**** Records to process
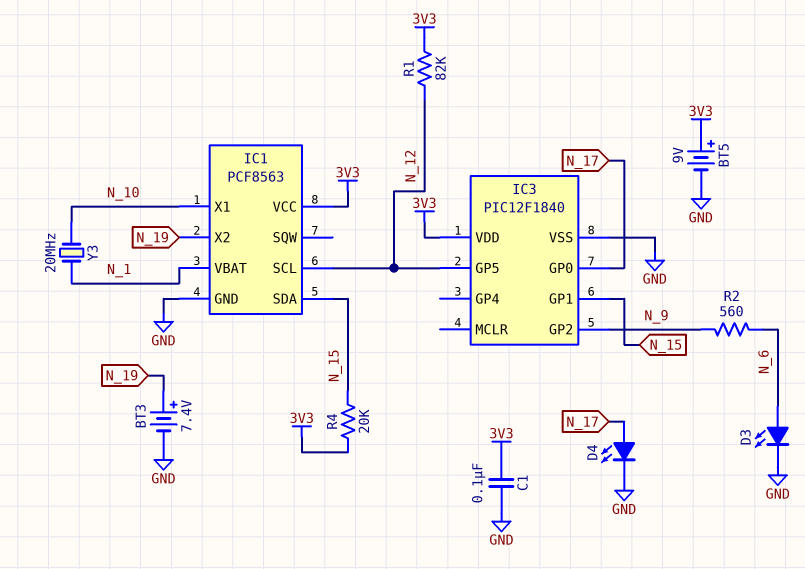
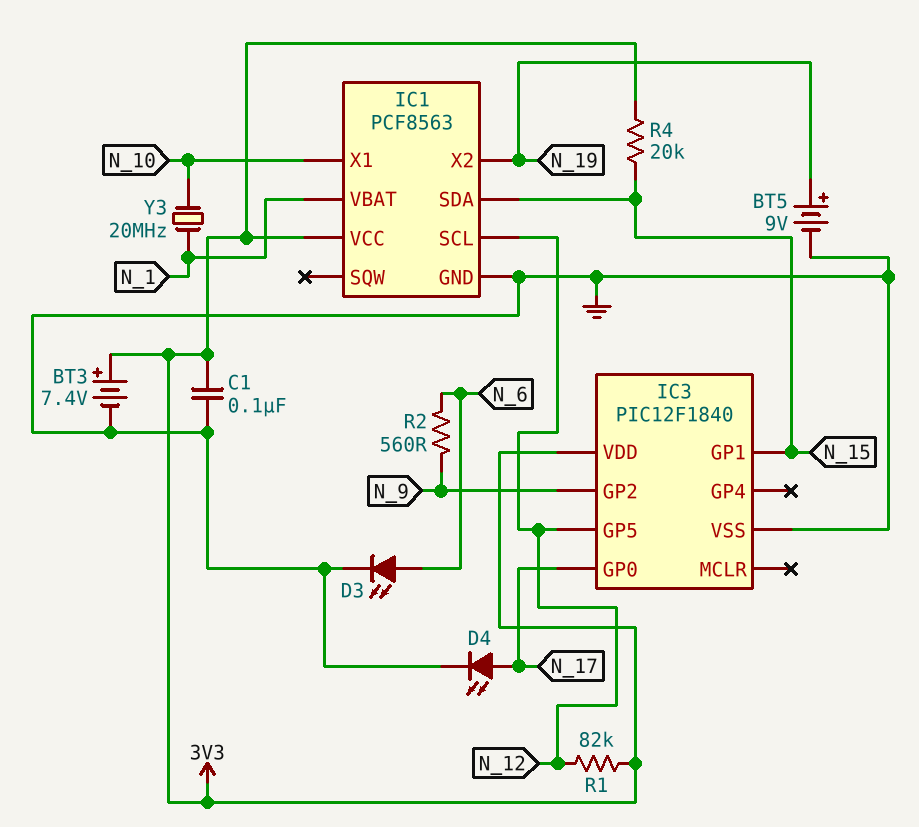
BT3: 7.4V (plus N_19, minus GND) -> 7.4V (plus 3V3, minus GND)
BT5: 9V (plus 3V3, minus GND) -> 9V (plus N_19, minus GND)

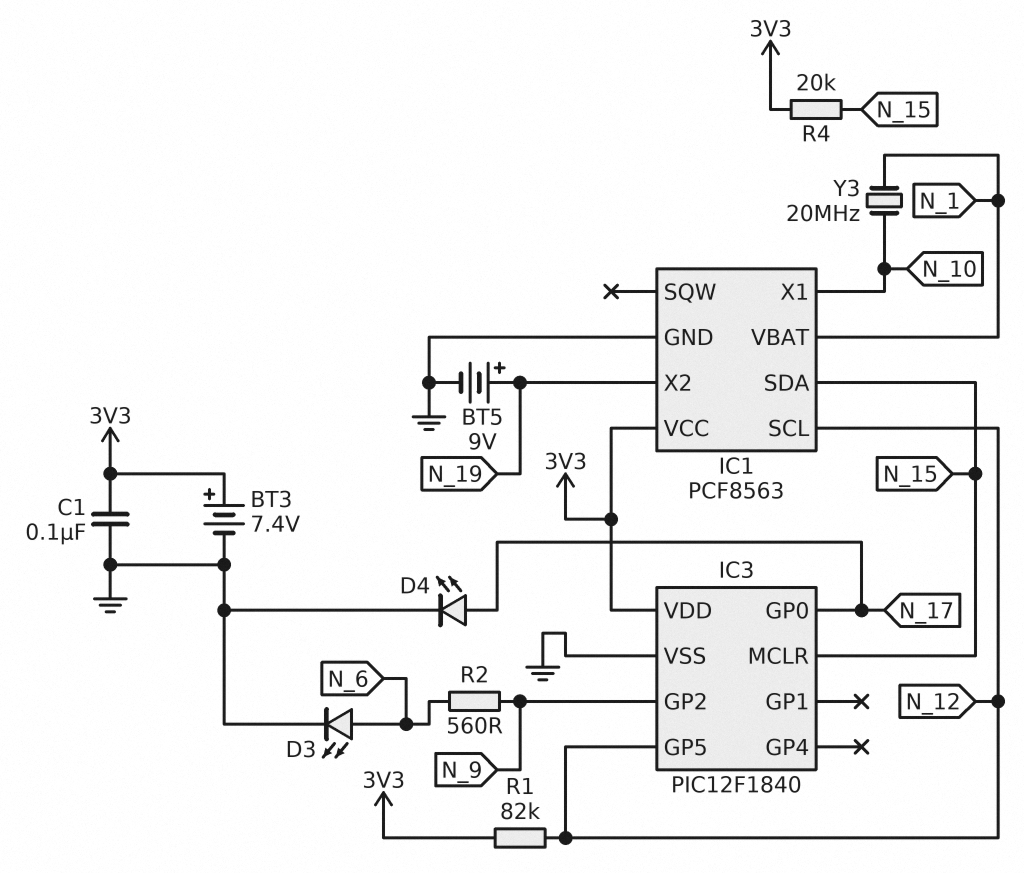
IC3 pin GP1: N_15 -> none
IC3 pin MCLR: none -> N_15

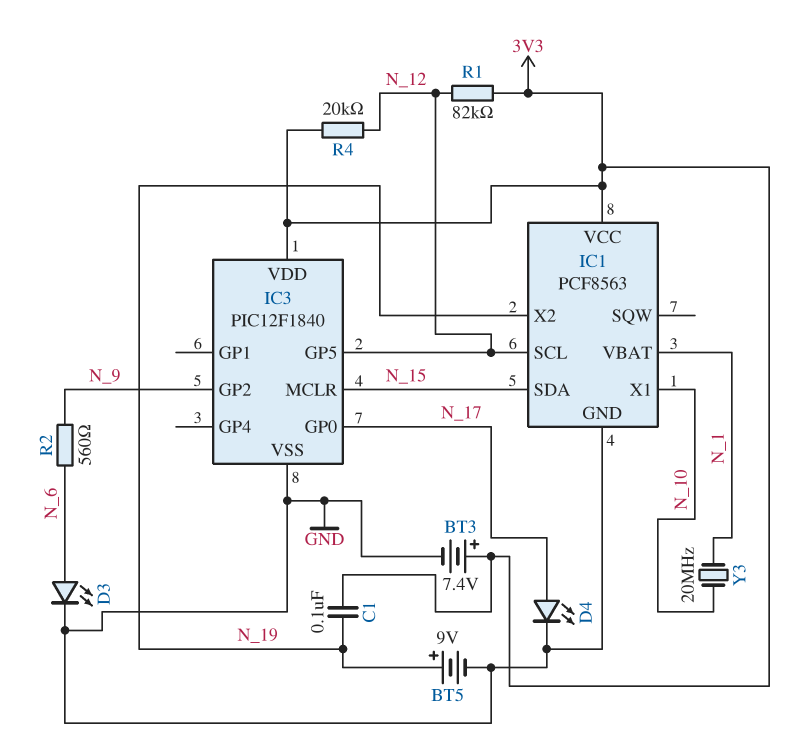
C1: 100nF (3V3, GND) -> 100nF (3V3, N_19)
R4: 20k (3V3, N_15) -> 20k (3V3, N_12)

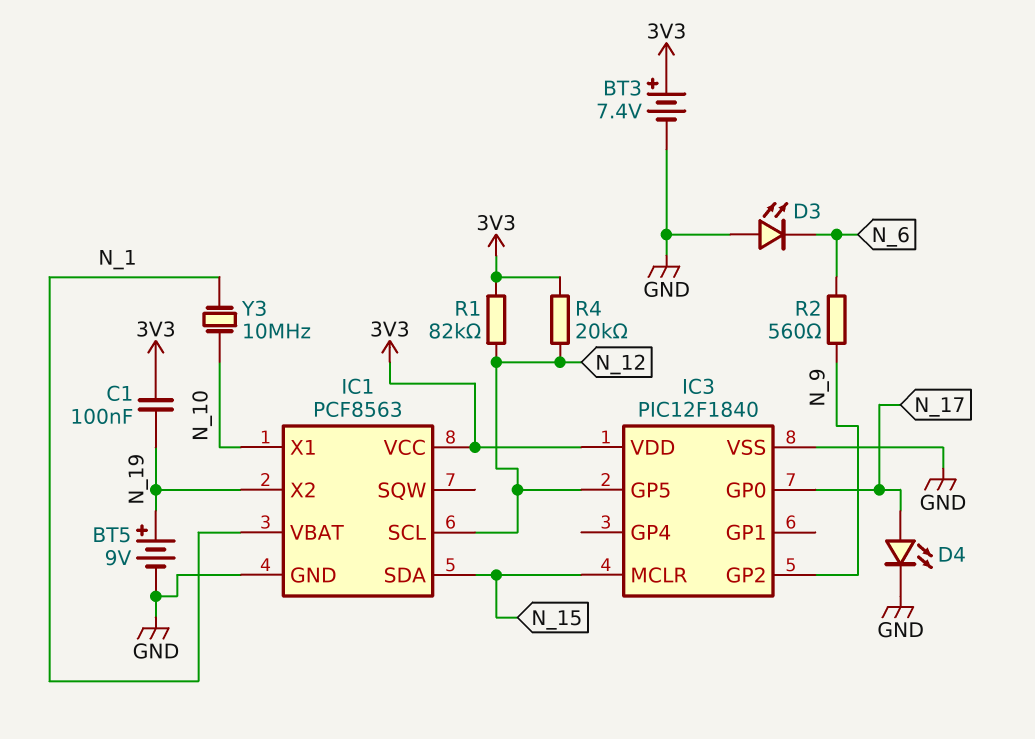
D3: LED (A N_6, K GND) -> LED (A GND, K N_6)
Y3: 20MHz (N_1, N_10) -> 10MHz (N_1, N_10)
********
**** Records to process
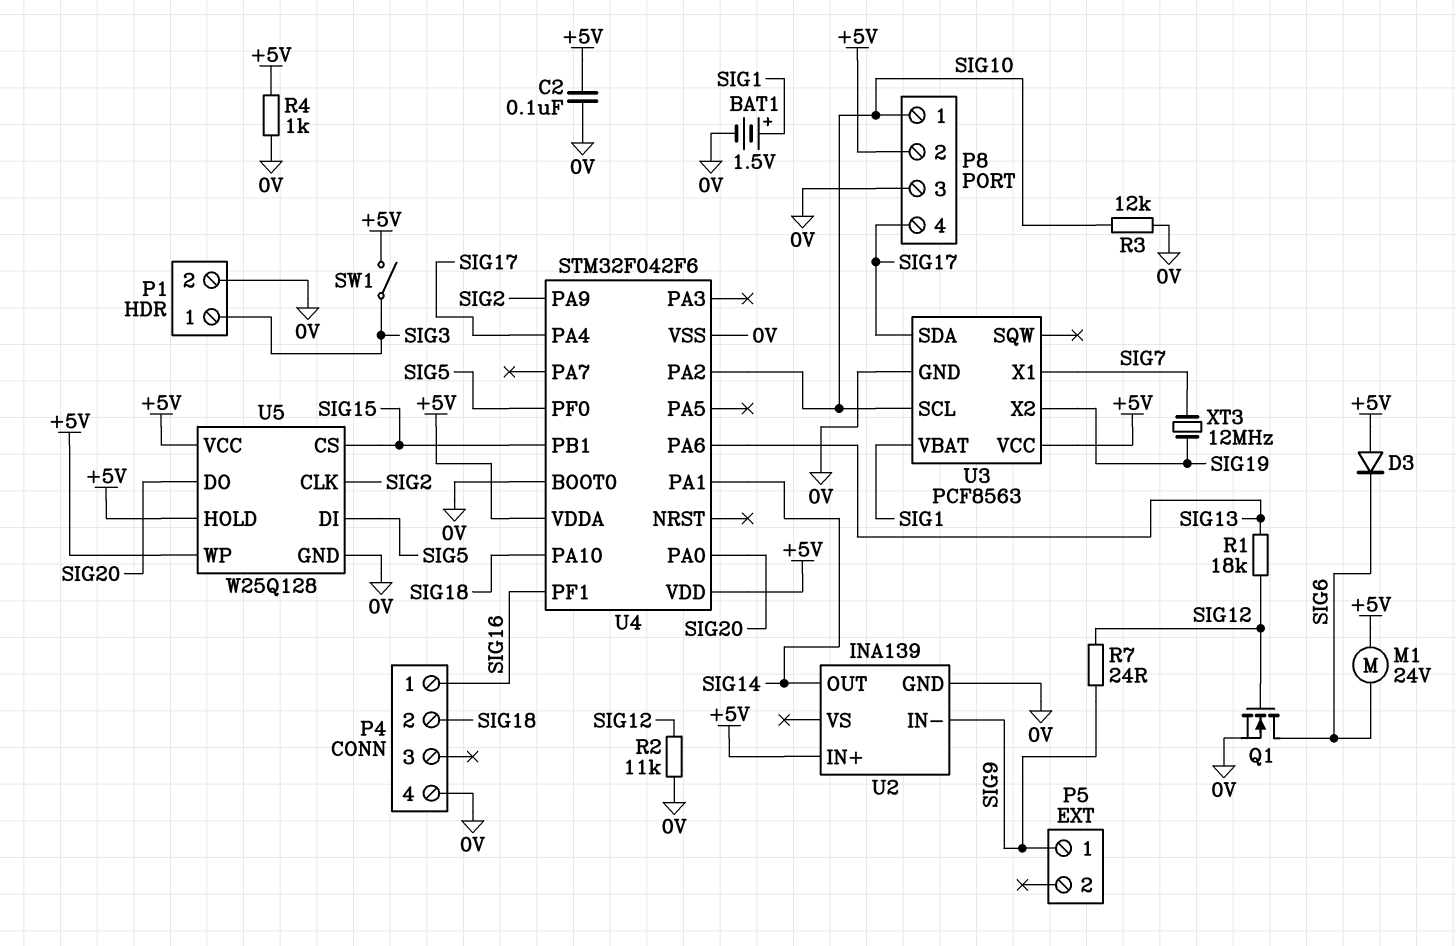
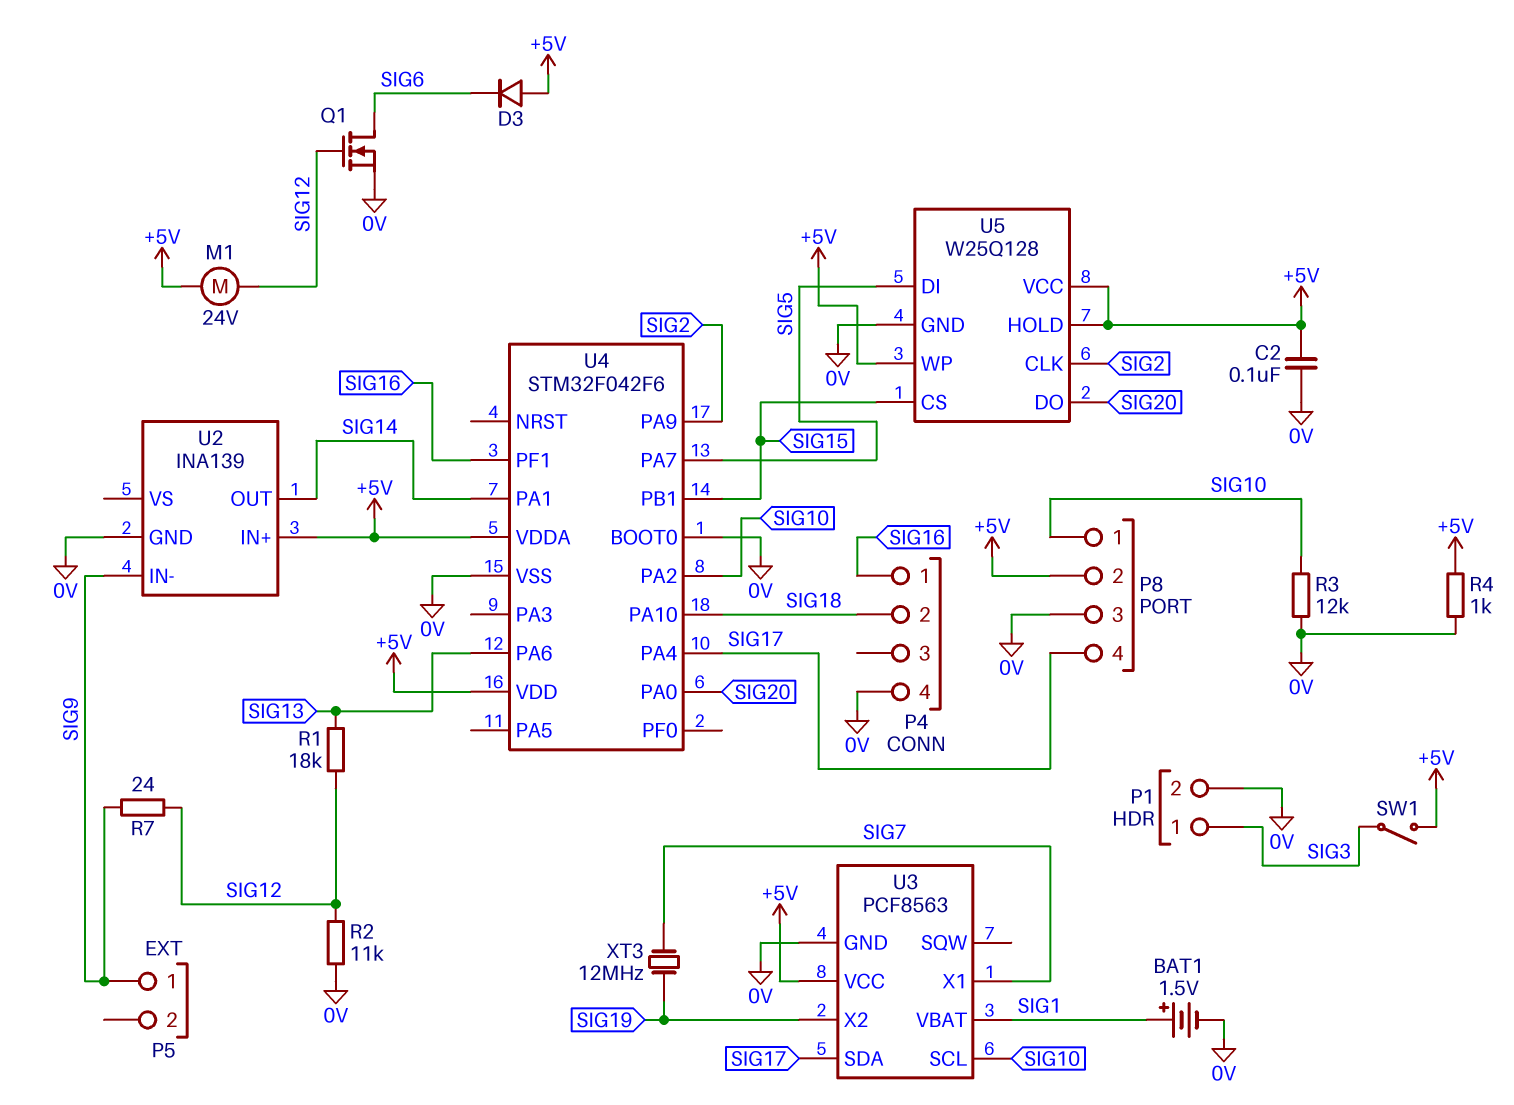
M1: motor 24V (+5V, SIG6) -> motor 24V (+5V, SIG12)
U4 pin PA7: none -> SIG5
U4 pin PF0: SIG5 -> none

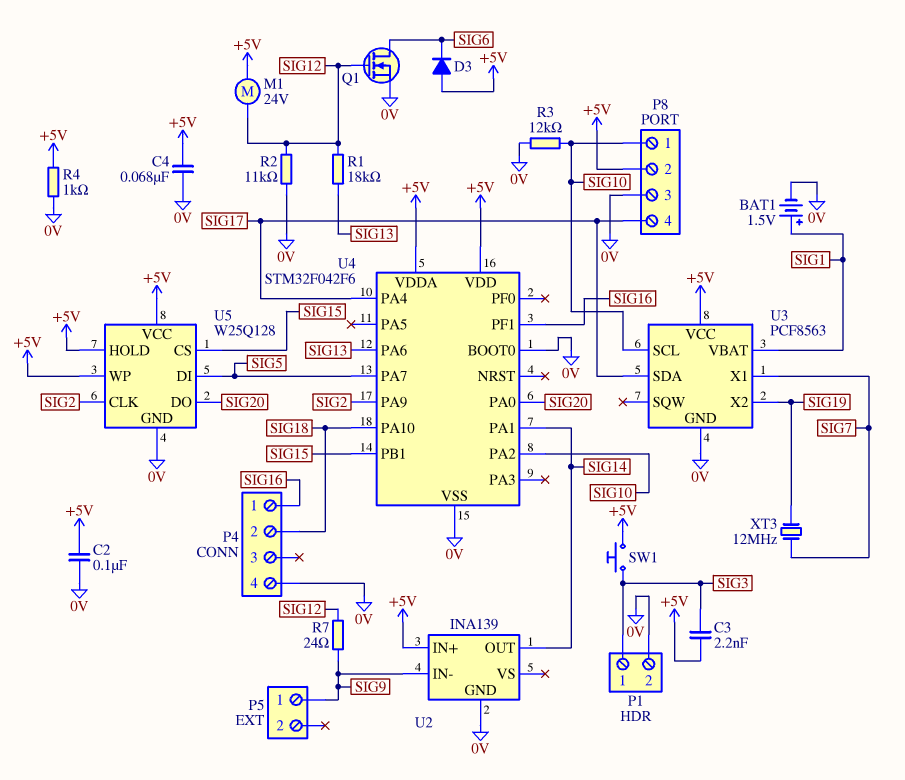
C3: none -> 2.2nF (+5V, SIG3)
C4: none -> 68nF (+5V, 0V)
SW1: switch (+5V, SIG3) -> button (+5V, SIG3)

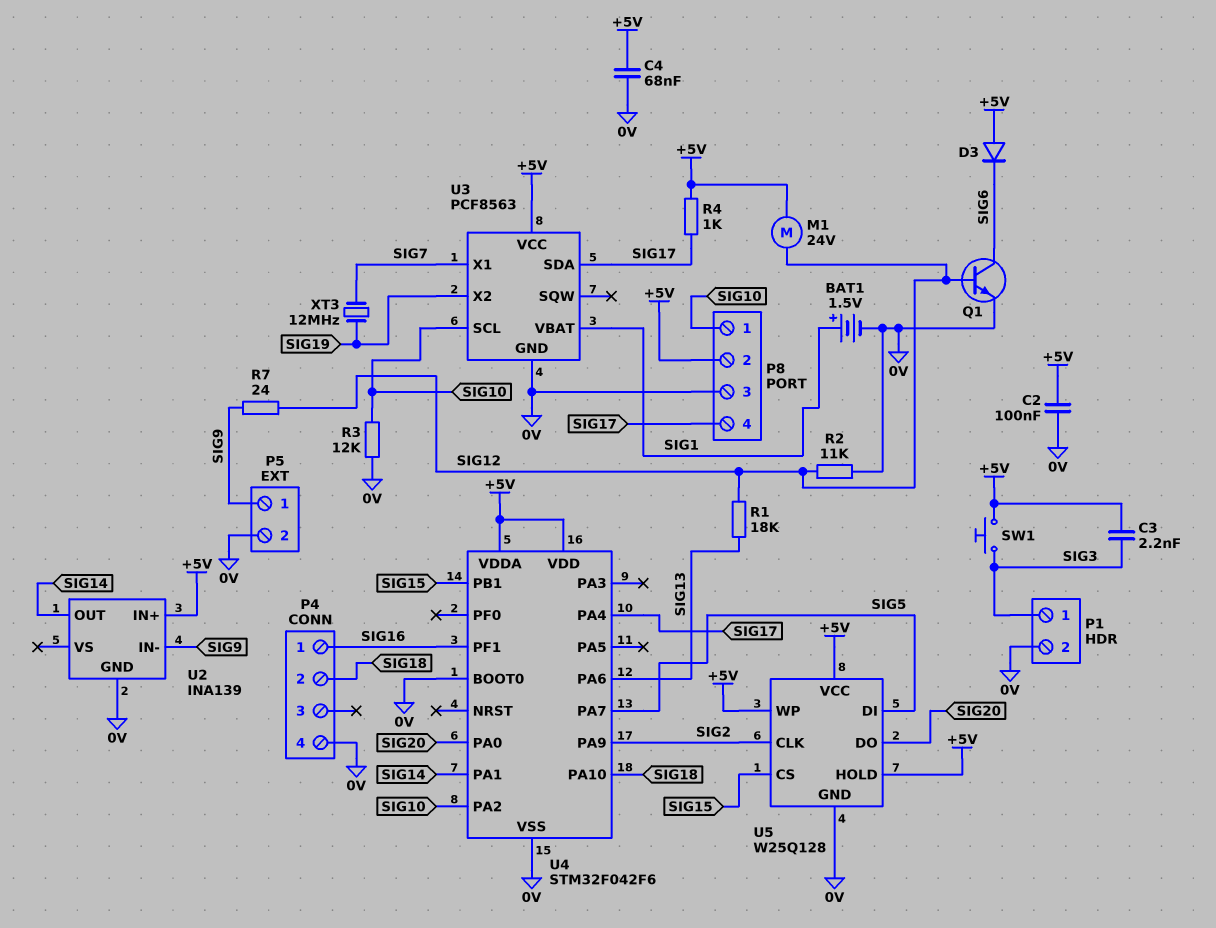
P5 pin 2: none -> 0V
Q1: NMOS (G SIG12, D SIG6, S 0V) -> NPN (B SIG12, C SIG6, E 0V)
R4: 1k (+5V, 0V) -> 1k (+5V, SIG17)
********
**** Records to process
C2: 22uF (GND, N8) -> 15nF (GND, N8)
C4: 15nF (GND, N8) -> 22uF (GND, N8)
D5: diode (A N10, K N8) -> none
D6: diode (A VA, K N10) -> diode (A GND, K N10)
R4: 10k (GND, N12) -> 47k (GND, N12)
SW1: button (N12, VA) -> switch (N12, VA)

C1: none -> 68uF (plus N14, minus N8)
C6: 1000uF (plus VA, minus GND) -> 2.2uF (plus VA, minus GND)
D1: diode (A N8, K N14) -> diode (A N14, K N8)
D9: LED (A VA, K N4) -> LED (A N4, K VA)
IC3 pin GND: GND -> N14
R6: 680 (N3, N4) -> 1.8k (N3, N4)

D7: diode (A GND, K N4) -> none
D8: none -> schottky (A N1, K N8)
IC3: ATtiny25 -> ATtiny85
********
• **Exercise goal**
After identifying the lines above that contain "plus", copy each one.

• **Your response**
BT3: 7.4V (plus N_19, minus GND) -> 7.4V (plus 3V3, minus GND)
BT5: 9V (plus 3V3, minus GND) -> 9V (plus N_19, minus GND)
C1: none -> 68uF (plus N14, minus N8)
C6: 1000uF (plus VA, minus GND) -> 2.2uF (plus VA, minus GND)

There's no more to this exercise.